## Supplied records
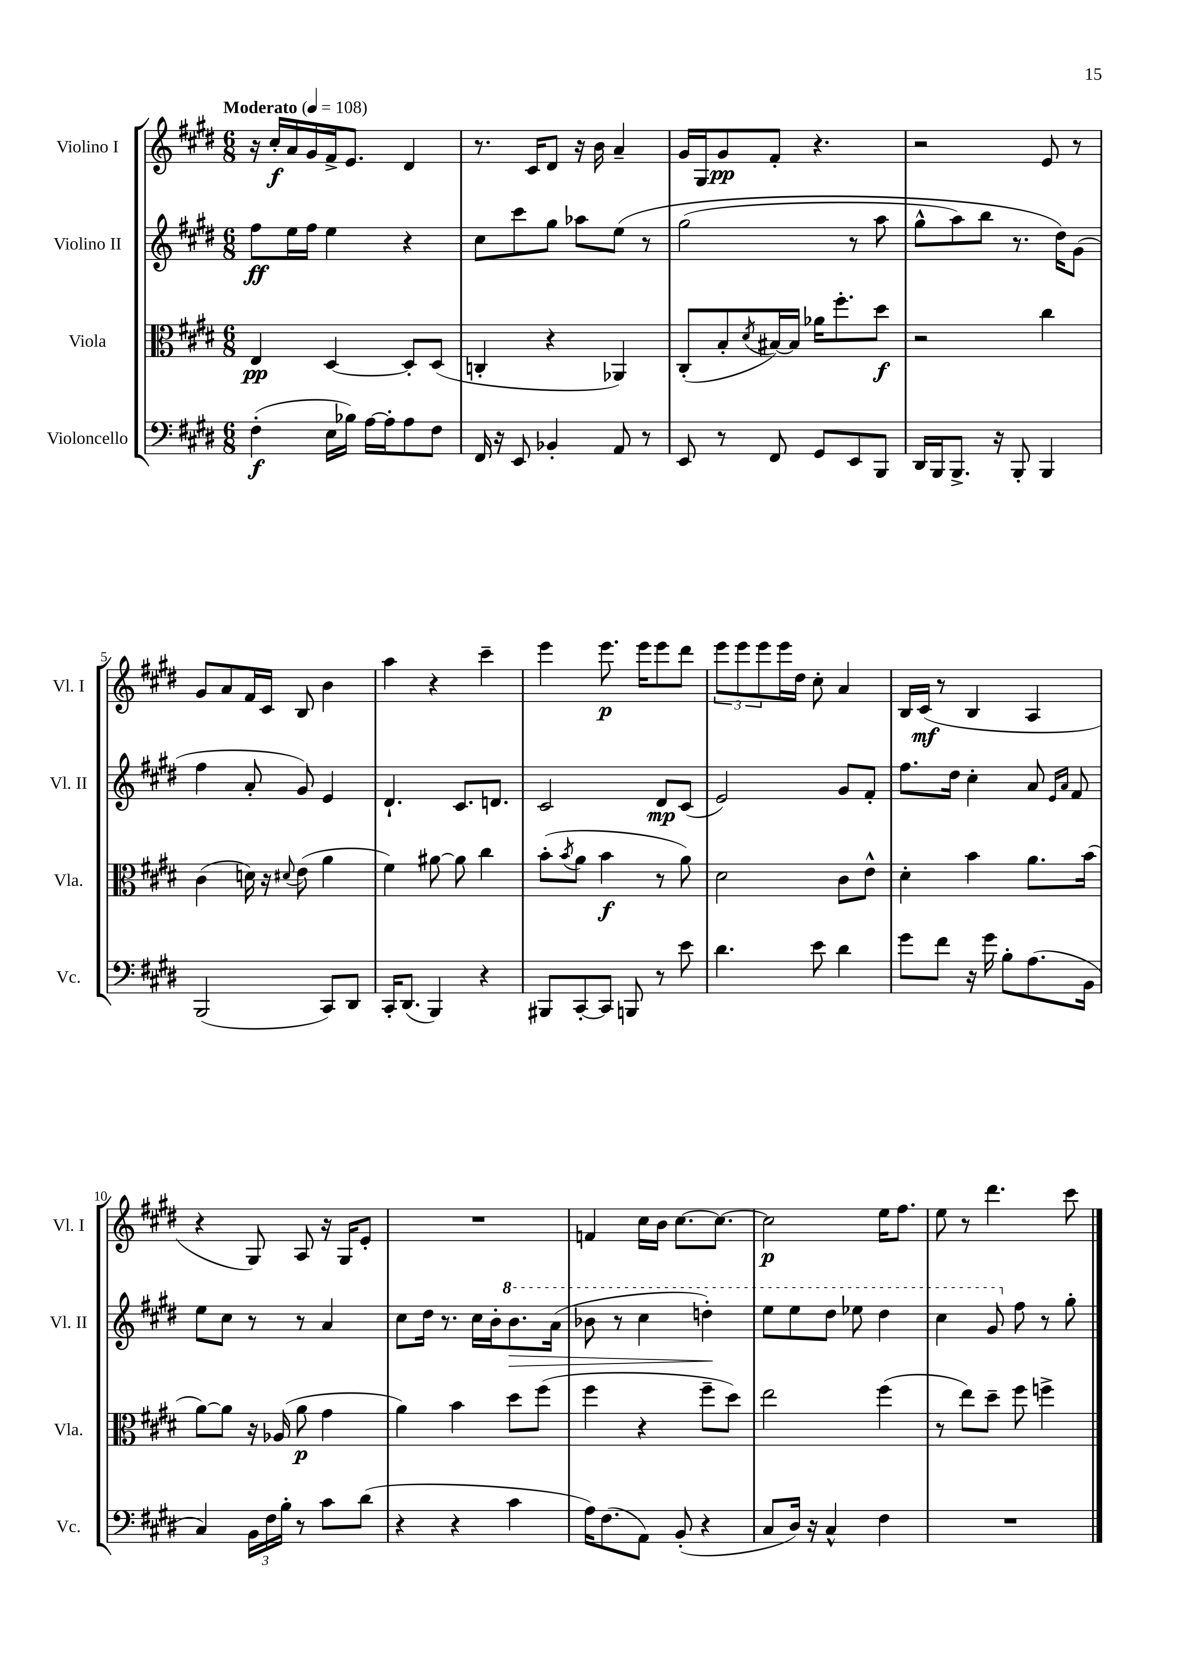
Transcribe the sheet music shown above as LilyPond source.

<<
\new StaffGroup <<
\new Staff = "s0" \with { instrumentName = "Violino I" shortInstrumentName = "Vl. I" } {
    \clef treble \key e \major \numericTimeSignature \time 6/8 \tempo "Moderato" 4 = 108
    r16 cis''16-.\f a'16 gis'16 fis'16-> e'8. dis'4 |
    r8. cis'16 dis'8 r16 b'16 a'4-- |
    gis'16 gis16 gis'8\pp fis'8-. r4. |
    r2 e'8 r8 |
    gis'8 a'8 fis'16 cis'16 b8 b'4 |
    a''4 r4 cis'''4-- |
    e'''4 e'''8.\p e'''16 e'''8 dis'''8 |
    \tuplet 3/2 { e'''8 e'''8 e'''8 } e'''16 dis''16 cis''8-. a'4 |
    b16 cis'16\mf( r8 b4 a4 |
    r4 gis8) a8 r16 gis16 e'8-. |
    R2. |
    f'4 cis''16 b'16 cis''8.~ cis''8.~ |
    cis''2\p e''16 fis''8. |
    e''8 r8 dis'''4. cis'''8 \bar "|." |
}
\new Staff = "s1" \with { instrumentName = "Violino II" shortInstrumentName = "Vl. II" } {
    \clef treble \key e \major \numericTimeSignature \time 6/8
    fis''8\ff e''16 fis''16 e''4 r4 |
    cis''8 cis'''8 gis''8 aes''8 e''8\( r8 |
    gis''2( r8 a''8 |
    gis''8-^ a''8) b''8 r8. dis''16\) gis'8( |
    fis''4 a'8-. gis'8) e'4 |
    dis'4.-! cis'8. d'8. |
    cis'2 dis'8\mp cis'8( |
    e'2) gis'8 fis'8-. |
    fis''8. dis''16 cis''4-. a'8 \grace { e'16 a'16 } fis'8 |
    e''8 cis''8 r8 r8 a'4 |
    cis''8 dis''16 r8. cis''16 b'16-. \ottava #1 b''8.\> a''16( |
    bes''8 r8 cis'''4 d'''4-.\!) |
    e'''8 e'''8 dis'''8 ees'''8 dis'''4 |
    cis'''4 gis''8 \ottava #0 fis''8 r8 gis''8-. \bar "|." |
}
\new Staff = "s2" \with { instrumentName = "Viola" shortInstrumentName = "Vla." } {
    \clef alto \key e \major \numericTimeSignature \time 6/8
    e4\pp dis4~ dis8-. dis8( |
    c4-. r4 aes,4) |
    cis8-.( b8-. \acciaccatura { dis'8 } bis16~) bis16 aes'16 fis''8.-. dis''8\f |
    r2 cis''4 |
    cis'4( d'16) r16 \appoggiatura { dis'8 } e'8( a'4 |
    fis'4) ais'8~ ais'8 cis''4 |
    b'8-.( \acciaccatura { b'8 } a'8 b'4\f r8 a'8) |
    dis'2 cis'8 e'8-^ |
    dis'4-. b'4 a'8. b'16( |
    a'8~) a'8 r16 aes16( a'8\p gis'4 |
    a'4) b'4 dis''8 fis''8( |
    fis''4 r4 fis''8-- dis''8) |
    e''2 fis''4( |
    r8 e''8) dis''8-- fis''8 f''4-> \bar "|." |
}
\new Staff = "s3" \with { instrumentName = "Violoncello" shortInstrumentName = "Vc." } {
    \clef bass \key e \major \numericTimeSignature \time 6/8
    fis4-.\f( e16 bes16) a16~ a16-. a8 fis8 |
    fis,16 r16 e,8 bes,4-. a,8 r8 |
    e,8 r8 fis,8 gis,8 e,8 b,,8 |
    dis,16 b,,16 b,,8.-> r16 b,,8-. b,,4 |
    b,,2( cis,8) dis,8 |
    cis,16-. dis,8.( b,,4) r4 |
    bis,,8 cis,8~-. cis,8 b,,8 r8 e'8 |
    dis'4. e'8 dis'4 |
    gis'8 fis'8 r16 gis'16 b8-. a8.( b,16 |
    cis4) \tuplet 3/2 { b,16 fis16 b16-. } r8 cis'8 dis'8( |
    r4 r4 cis'4 |
    a16) fis8.( a,8) b,8-.( r4 |
    cis8 dis16) r16 cis4-^ fis4 |
    R2. \bar "|." |
}
>>
>>
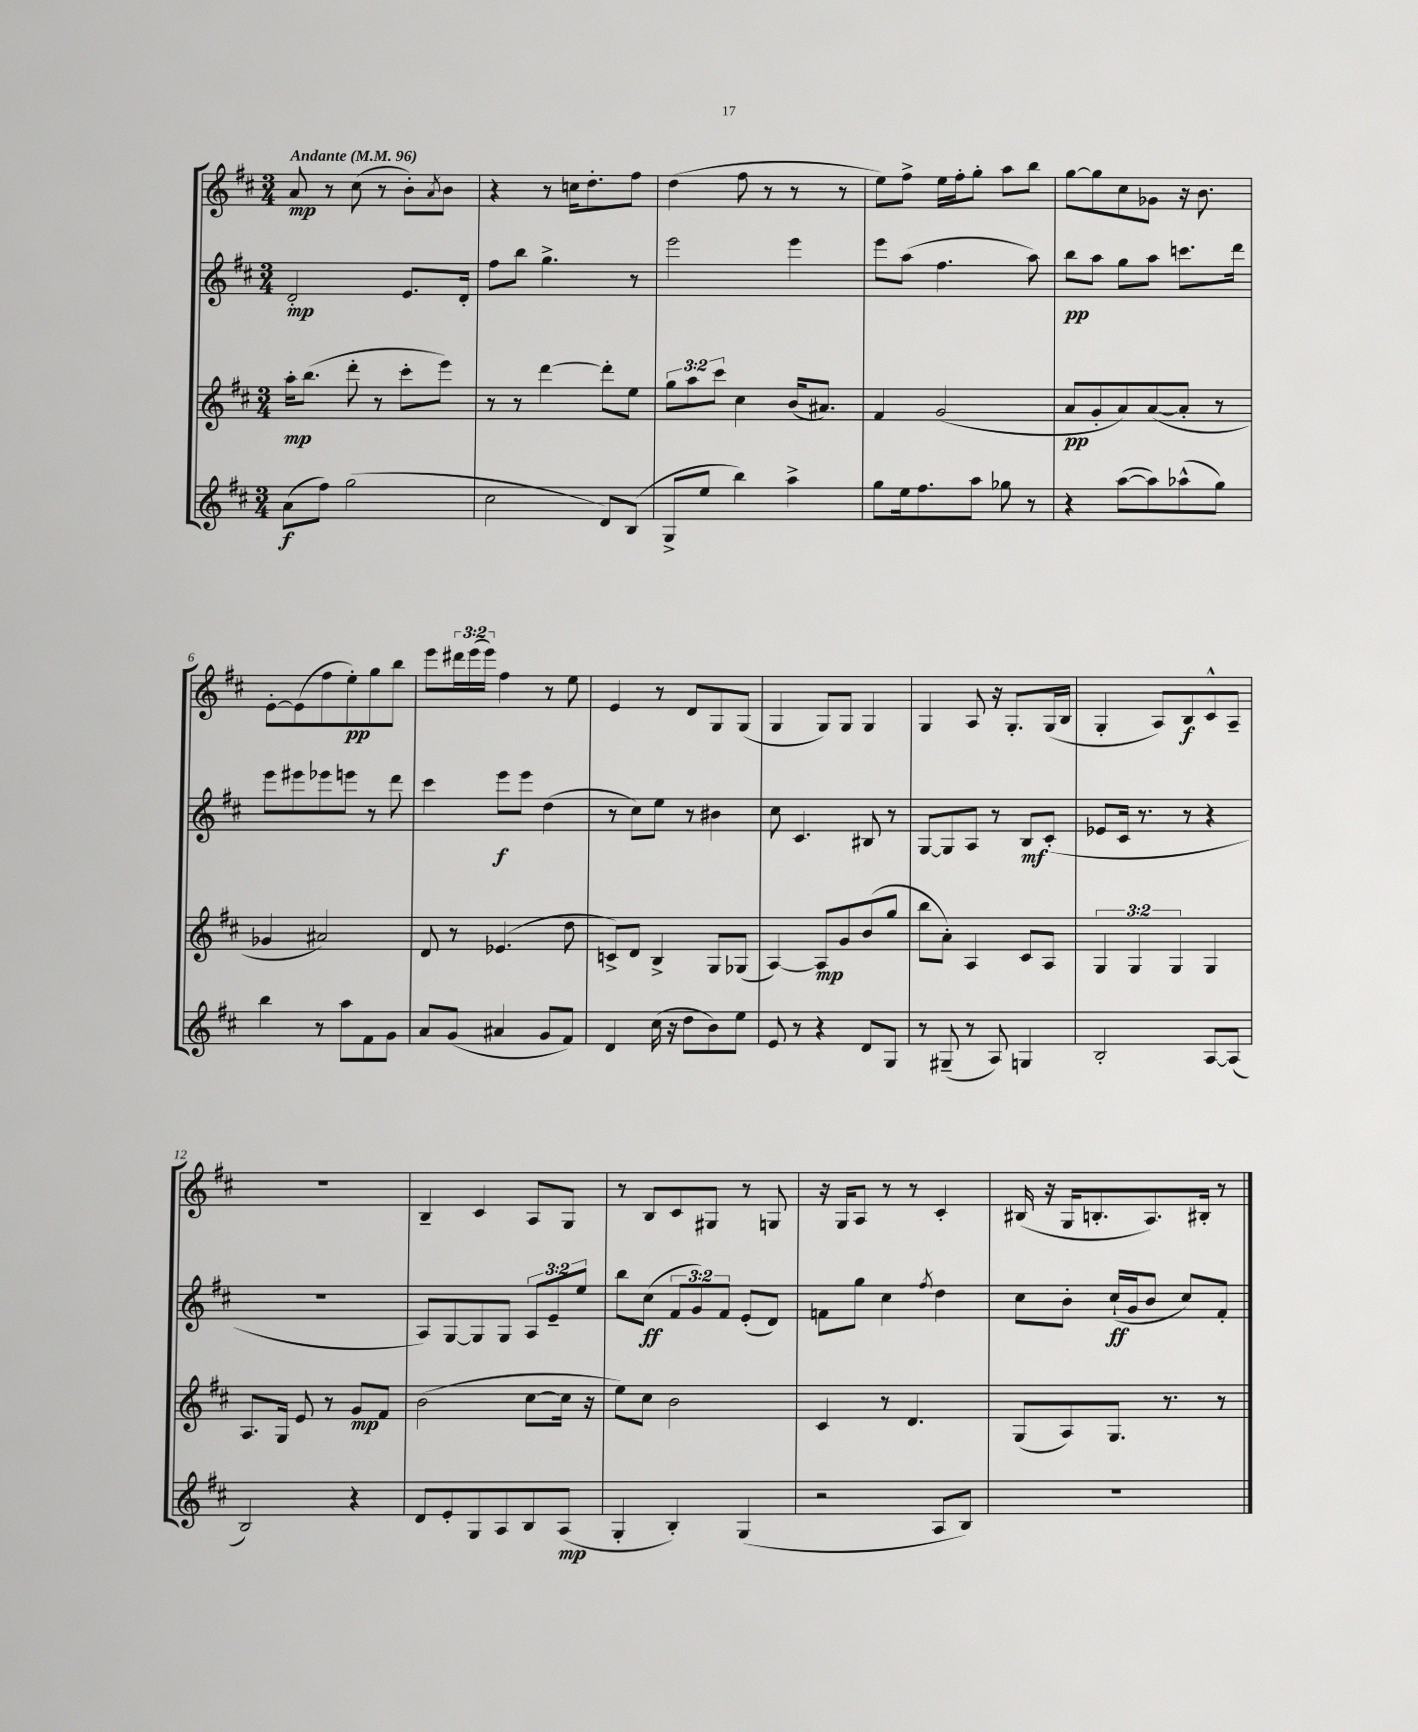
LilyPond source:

<<
\new StaffGroup <<
\new Staff = "s0" {
    \clef treble \key d \major \numericTimeSignature \time 3/4 \override Staff.TupletNumber.text = #tuplet-number::calc-fraction-text \tempo "Andante" 4 = 96
    a'8\mp r8 cis''8( r8 b'8-.) \acciaccatura { a'8 } b'8 |
    r4 r8 c''16 d''8.-. fis''8 |
    d''4( fis''8 r8 r8 r8 |
    e''8) fis''8-> e''16 fis''16-. g''8-. a''8 b''8 |
    g''8~ g''8 cis''8 ges'8 r16 b'8. |
    e'8~-. e'8( fis''8 e''8-.\pp) g''8 b''8 |
    e'''8 \tuplet 3/2 { dis'''16 e'''16( e'''16) } fis''4 r8 e''8 |
    e'4 r8 d'8 g8 g8( |
    g4 g8) g8 g4 |
    g4 a8 r16 g8.-. g16( b16 |
    g4-. a8) b8\f cis'8-^ a8-- |
    R2. |
    b4-- cis'4 a8 g8 |
    r8 b8 cis'8 gis8 r8 g8 |
    r16 g16 a8 r8 r8 cis'4-. |
    bis16( r16 g16 b8.-. a8.) bis16-. r8 \bar "|." |
}
\new Staff = "s1" {
    \clef treble \key d \major \numericTimeSignature \time 3/4 \override Staff.TupletNumber.text = #tuplet-number::calc-fraction-text
    d'2-.\mp e'8. d'16-. |
    fis''8 b''8 g''4.-> r8 |
    e'''2 e'''4 |
    e'''8 a''8( fis''4. a''8) |
    b''8\pp a''8 g''8 a''8 c'''8. d'''16 |
    e'''8 eis'''8 ees'''8 e'''8 r8 d'''8 |
    cis'''4 e'''8\f e'''8 d''4( |
    r8 cis''8) e''8 r8 bis'4 |
    cis''8 cis'4. bis8 r8 |
    g8~ g8 a8 r8 b8\mf cis'8-.( |
    ees'8 cis'16 r8. r8 r4 |
    R2. |
    a8) g8~ g8 g8 \tuplet 3/2 { a8 e'8-- e''8 } |
    b''8 cis''8\ff( \tuplet 3/2 { fis'8 g'8) fis'8 } e'8-.( d'8) |
    f'8 g''8 cis''4 \acciaccatura { fis''8 } d''4 |
    cis''8 b'8-. cis''16-!\ff( g'16 b'8 cis''8) fis'8-. \bar "|." |
}
\new Staff = "s2" {
    \clef treble \key d \major \numericTimeSignature \time 3/4 \override Staff.TupletNumber.text = #tuplet-number::calc-fraction-text
    a''16-.\mp b''8.( d'''8-. r8 cis'''8-. e'''8) |
    r8 r8 d'''4~ d'''8-. e''8 |
    \tuplet 3/2 { g''8 a''8 cis'''8 } cis''4 b'16( ais'8.) |
    fis'4 g'2( |
    a'8\pp g'8-. a'8) a'8~( a'8-. r8 |
    ges'4 ais'2) |
    d'8 r8 ees'4.( d''8 |
    c'8->) d'8 b4-> g8 ges8( |
    a4~) a8\mp g'8 b'8( g''8 |
    b''8 a'8-.) a4 cis'8 a8 |
    \tuplet 3/2 { g4 g4 g4 } g4 |
    a8. g16 e'8 r8 g'8\mp fis'8 |
    b'2( cis''8~ cis''16 r16 |
    e''8) cis''8 b'2 |
    cis'4 r8 d'4. |
    g8( a8) g8. r8. r8 \bar "|." |
}
\new Staff = "s3" {
    \clef treble \key d \major \numericTimeSignature \time 3/4
    a'8\f( fis''8) g''2( |
    cis''2 d'8) b8( |
    g8-> e''8 b''4) a''4-> |
    g''8 e''16 fis''8. a''8 ges''8 r8 |
    r4 a''8~( a''8) aes''8-^( g''8) |
    b''4 r8 a''8 fis'8 g'8 |
    a'8 g'8( ais'4 g'8 fis'8) |
    d'4 cis''16( r16 d''8 b'8) e''8 |
    e'8 r8 r4 d'8 g8 |
    r8 gis8--( r8 a8) g4 |
    b2-. a8~ a8( |
    b2) r4 |
    d'8 e'8-. g8 a8 b8 a8\mp( |
    g4-. b4-.) g4( |
    r2 a8 b8) |
    R2. \bar "|." |
}
>>
>>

## Work to complete
List every line above that contains the string "clef", copying each one in full.

## Task result
    \clef treble \key e \major \numericTimeSignature \time 6/8 \tempo "Moderato" 4 = 108
    \clef treble \key e \major \numericTimeSignature \time 6/8
    \clef alto \key e \major \numericTimeSignature \time 6/8
    \clef bass \key e \major \numericTimeSignature \time 6/8
    \clef treble \key d \major \numericTimeSignature \time 3/4 \override Staff.TupletNumber.text = #tuplet-number::calc-fraction-text \tempo "Andante" 4 = 96
    \clef treble \key d \major \numericTimeSignature \time 3/4 \override Staff.TupletNumber.text = #tuplet-number::calc-fraction-text
    \clef treble \key d \major \numericTimeSignature \time 3/4 \override Staff.TupletNumber.text = #tuplet-number::calc-fraction-text
    \clef treble \key d \major \numericTimeSignature \time 3/4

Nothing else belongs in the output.